[What this task involves] With pictures excluded, output exactly the lines that run from the first line of the data below through the line containing "(509, 486) = (389, 100): pink".

++++++++++++++++++++

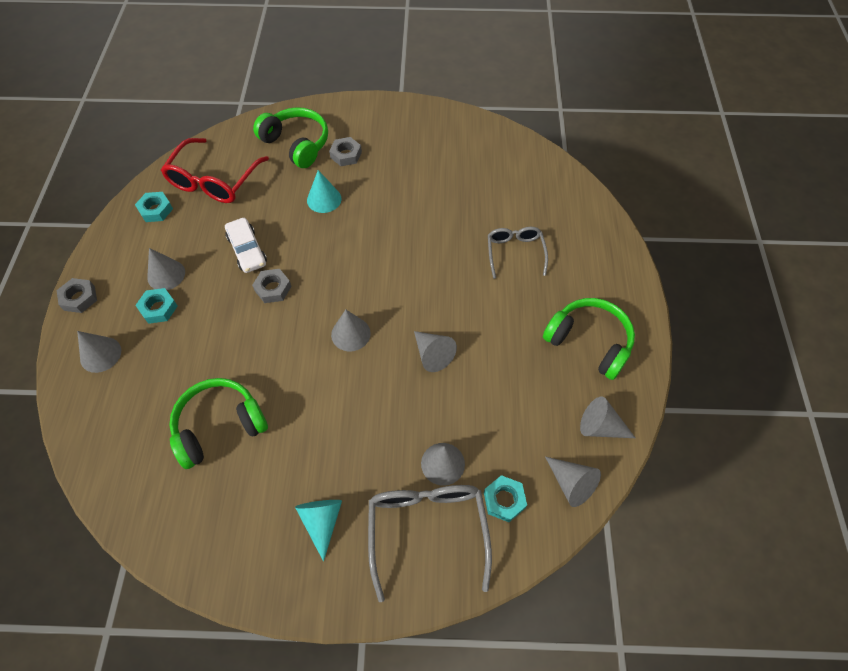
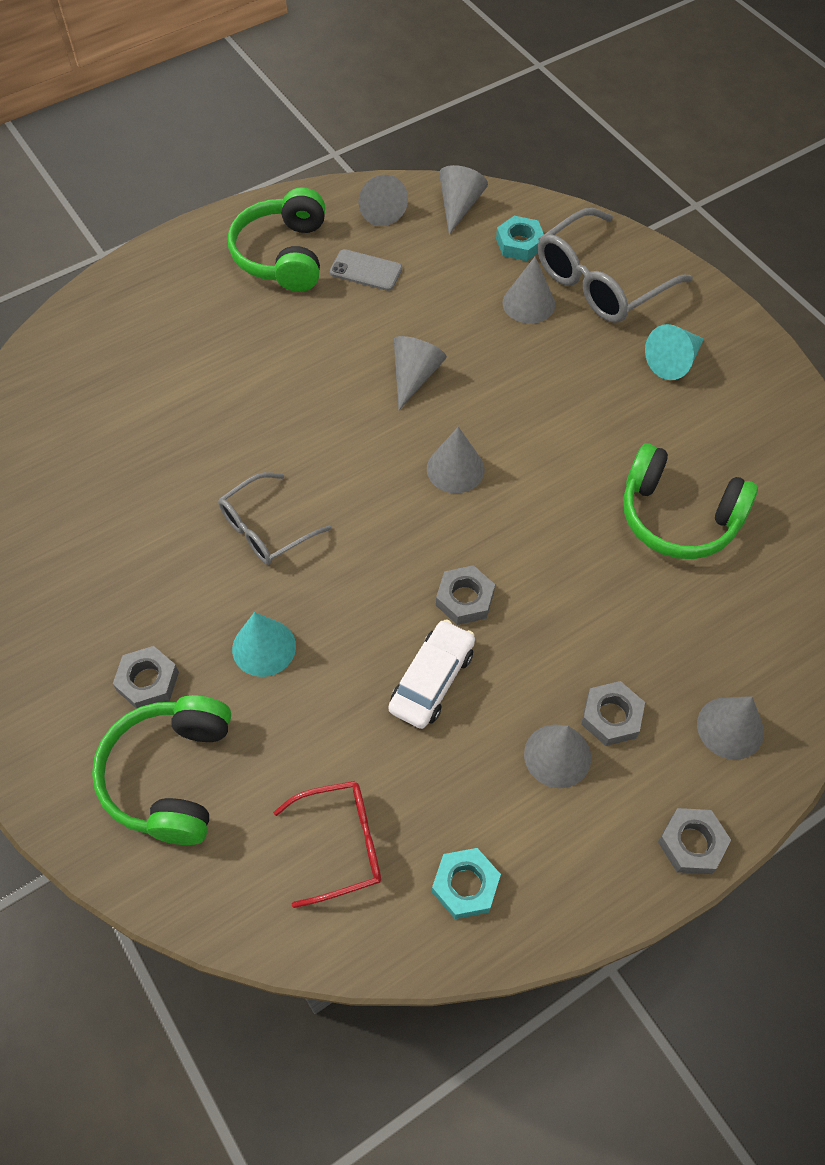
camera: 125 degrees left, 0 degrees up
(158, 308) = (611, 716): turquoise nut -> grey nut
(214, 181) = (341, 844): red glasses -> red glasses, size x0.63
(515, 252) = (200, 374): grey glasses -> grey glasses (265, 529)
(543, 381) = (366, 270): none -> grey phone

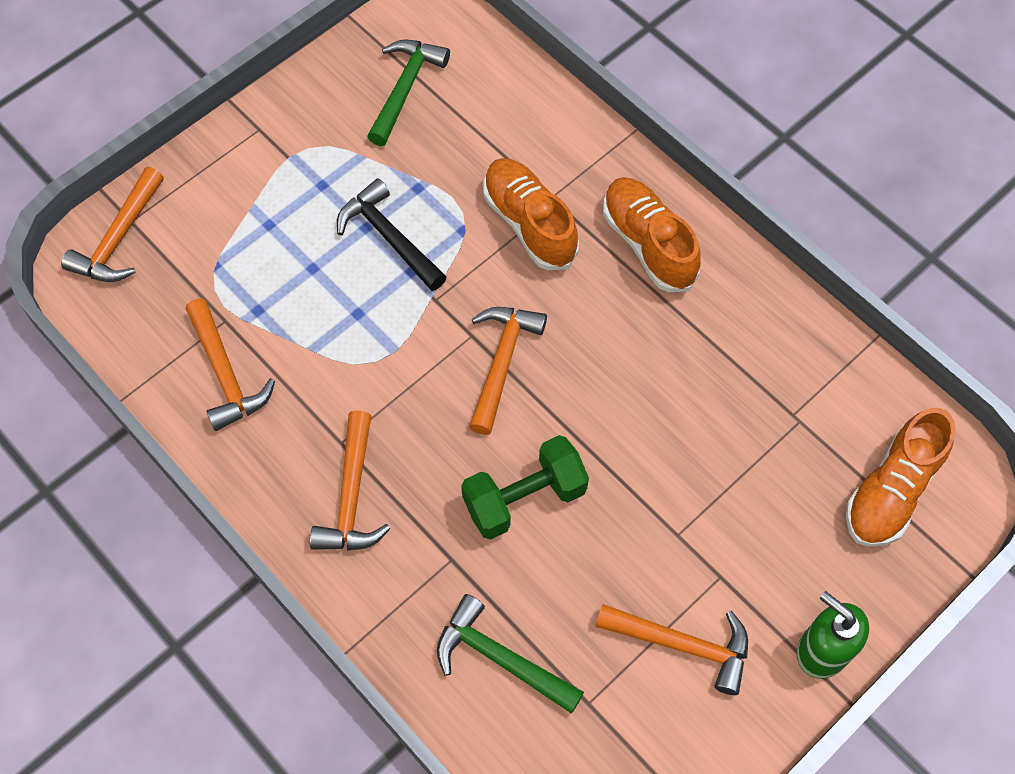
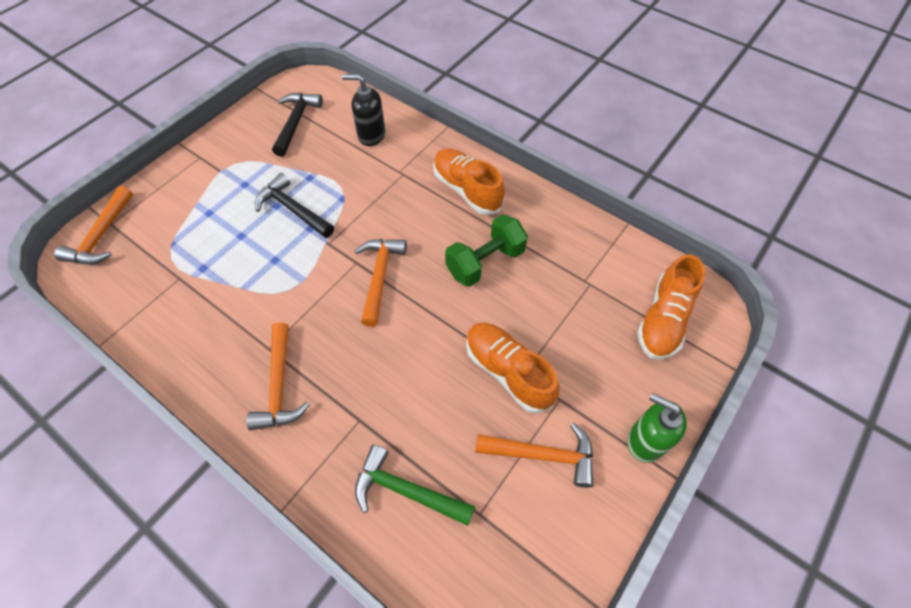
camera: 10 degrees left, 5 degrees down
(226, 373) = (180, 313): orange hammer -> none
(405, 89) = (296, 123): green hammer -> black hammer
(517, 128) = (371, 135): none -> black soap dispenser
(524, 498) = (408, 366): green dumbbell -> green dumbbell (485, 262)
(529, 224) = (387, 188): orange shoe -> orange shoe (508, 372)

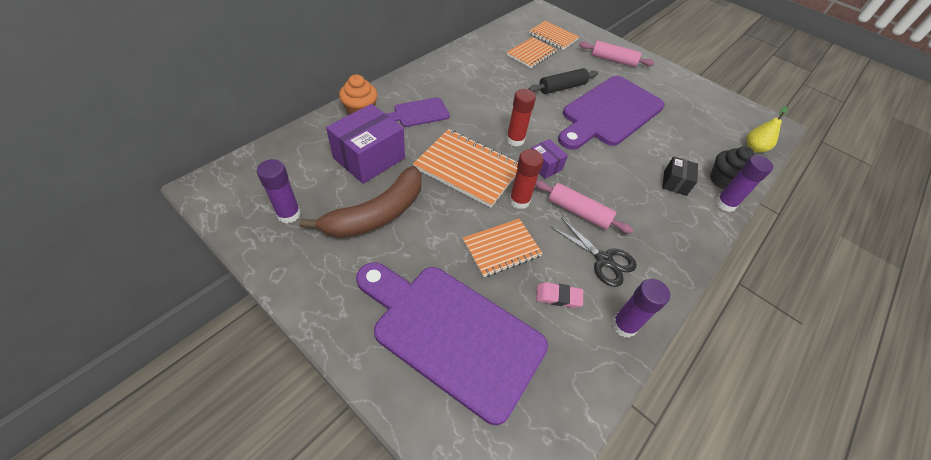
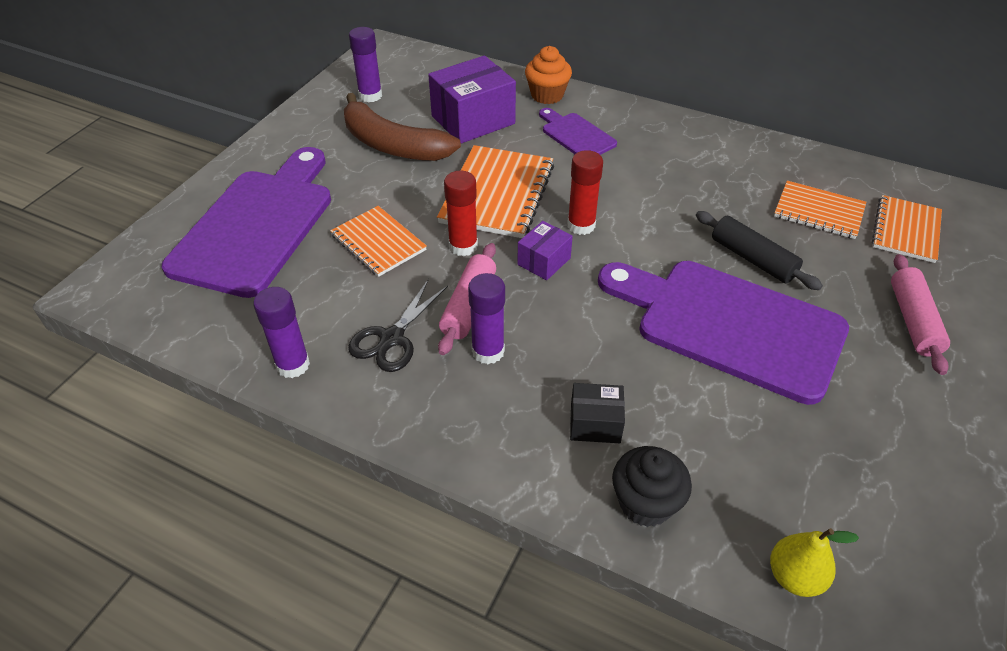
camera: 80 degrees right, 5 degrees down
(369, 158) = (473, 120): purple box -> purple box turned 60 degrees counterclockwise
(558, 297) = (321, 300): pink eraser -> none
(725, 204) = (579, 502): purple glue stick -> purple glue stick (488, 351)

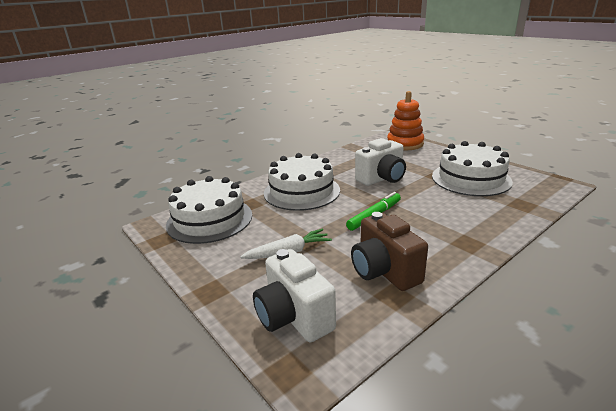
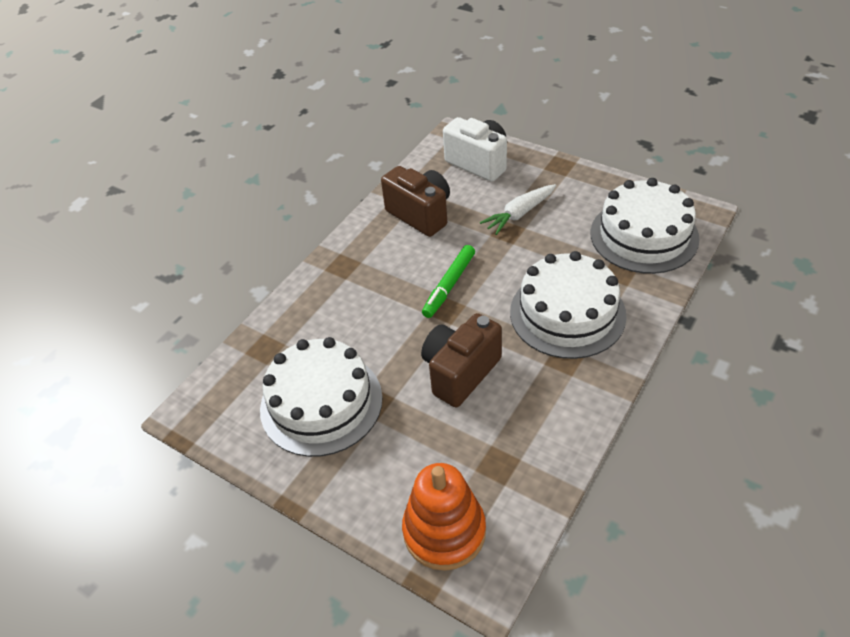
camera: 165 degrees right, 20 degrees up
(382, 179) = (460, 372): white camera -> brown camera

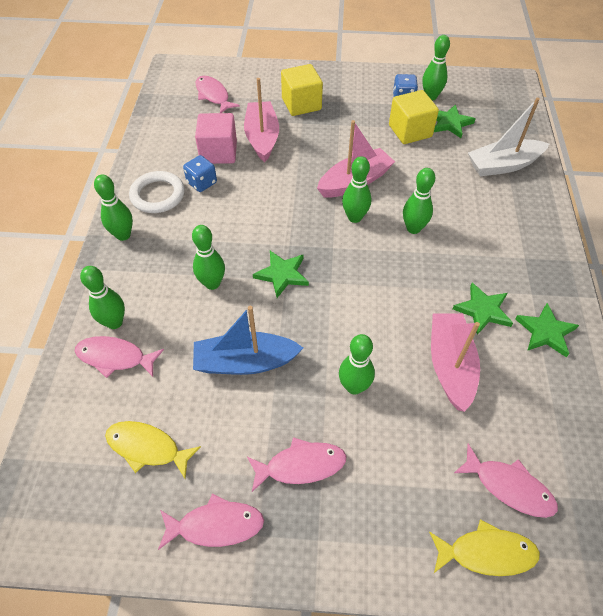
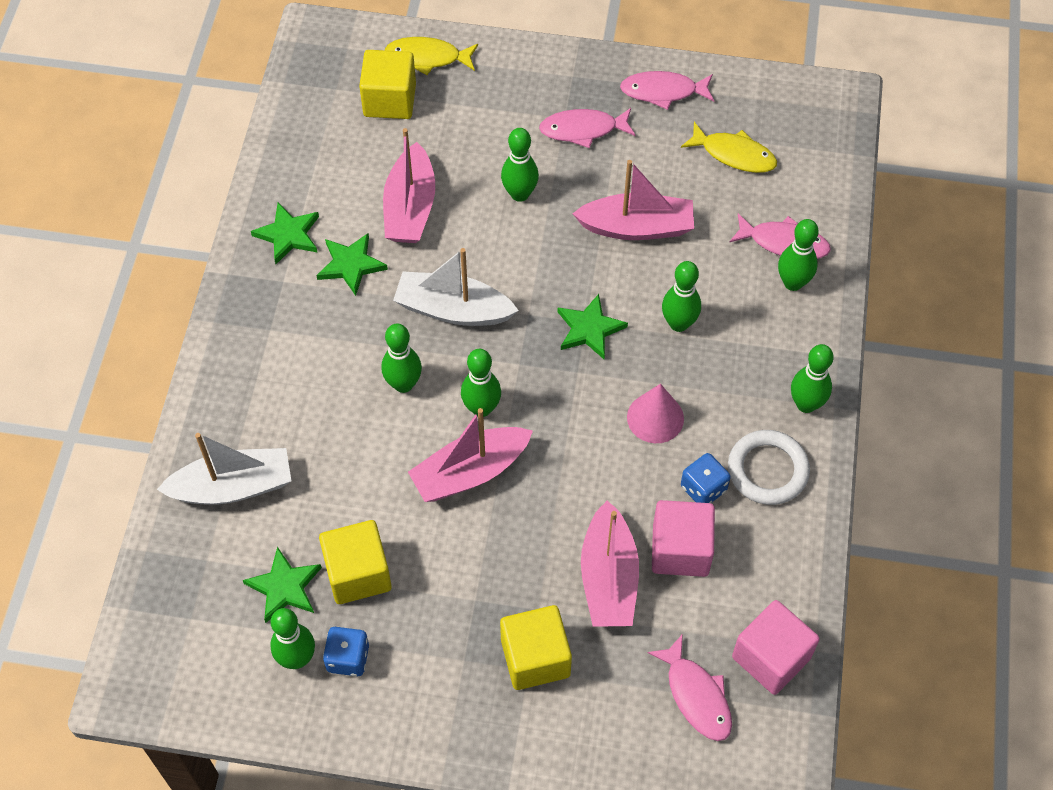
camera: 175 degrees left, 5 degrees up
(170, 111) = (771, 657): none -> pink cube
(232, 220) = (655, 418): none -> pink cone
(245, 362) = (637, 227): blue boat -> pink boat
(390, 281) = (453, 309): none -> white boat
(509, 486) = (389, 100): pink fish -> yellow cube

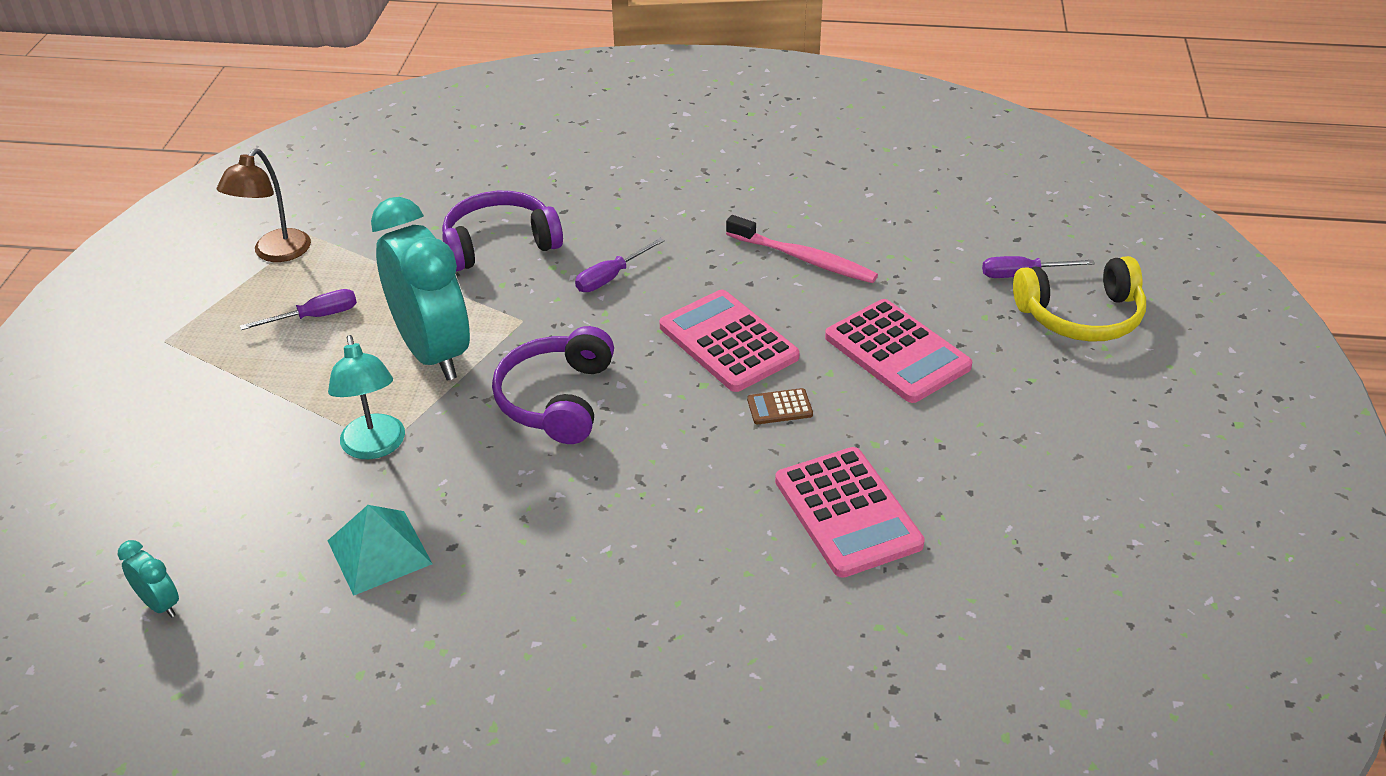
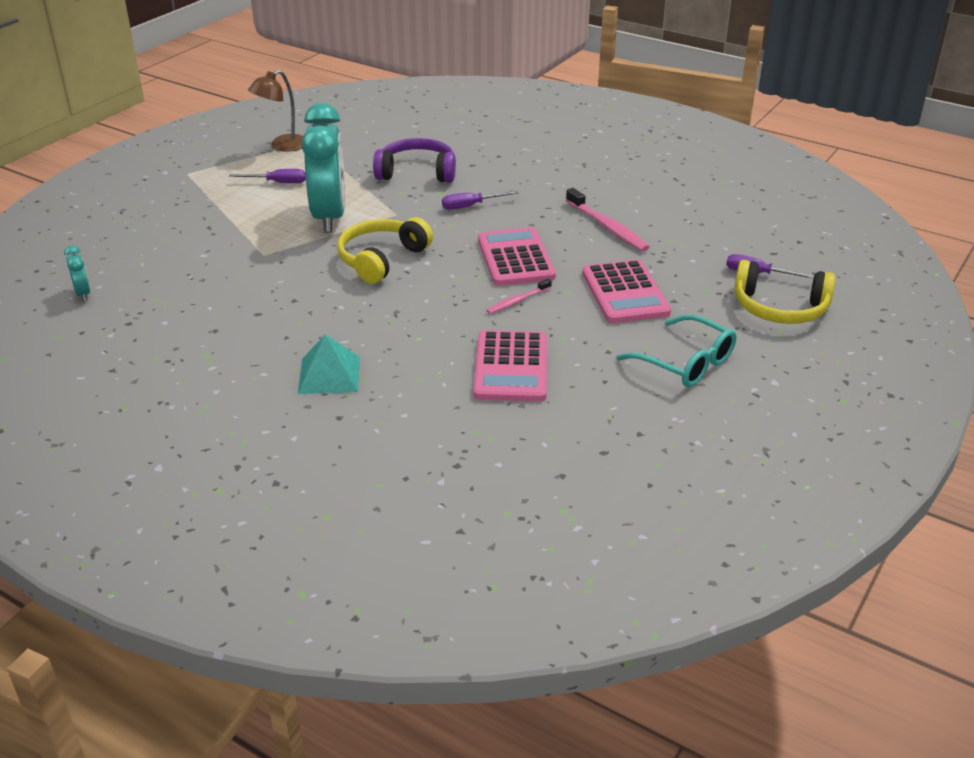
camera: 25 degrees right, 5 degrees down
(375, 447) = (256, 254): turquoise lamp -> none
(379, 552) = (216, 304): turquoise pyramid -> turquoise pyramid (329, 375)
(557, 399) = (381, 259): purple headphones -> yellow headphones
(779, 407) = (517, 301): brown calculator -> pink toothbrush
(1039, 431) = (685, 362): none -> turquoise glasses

++++++++++++++++++++

[Solution to the exercise]
camera: 125 degrees left, 0 degrees up
(158, 308) = (611, 716): turquoise nut -> grey nut
(214, 181) = (341, 844): red glasses -> red glasses, size x0.63
(515, 252) = (200, 374): grey glasses -> grey glasses (265, 529)
(543, 381) = (366, 270): none -> grey phone

camera: 10 degrees left, 5 degrees down
(226, 373) = (180, 313): orange hammer -> none
(405, 89) = (296, 123): green hammer -> black hammer
(517, 128) = (371, 135): none -> black soap dispenser
(524, 498) = (408, 366): green dumbbell -> green dumbbell (485, 262)
(529, 224) = (387, 188): orange shoe -> orange shoe (508, 372)

camera: 80 degrees right, 5 degrees down
(369, 158) = (473, 120): purple box -> purple box turned 60 degrees counterclockwise
(558, 297) = (321, 300): pink eraser -> none
(725, 204) = (579, 502): purple glue stick -> purple glue stick (488, 351)

camera: 165 degrees right, 20 degrees up
(382, 179) = (460, 372): white camera -> brown camera

camera: 175 degrees left, 5 degrees up
(170, 111) = (771, 657): none -> pink cube
(232, 220) = (655, 418): none -> pink cone
(245, 362) = (637, 227): blue boat -> pink boat
(390, 281) = (453, 309): none -> white boat
(509, 486) = (389, 100): pink fish -> yellow cube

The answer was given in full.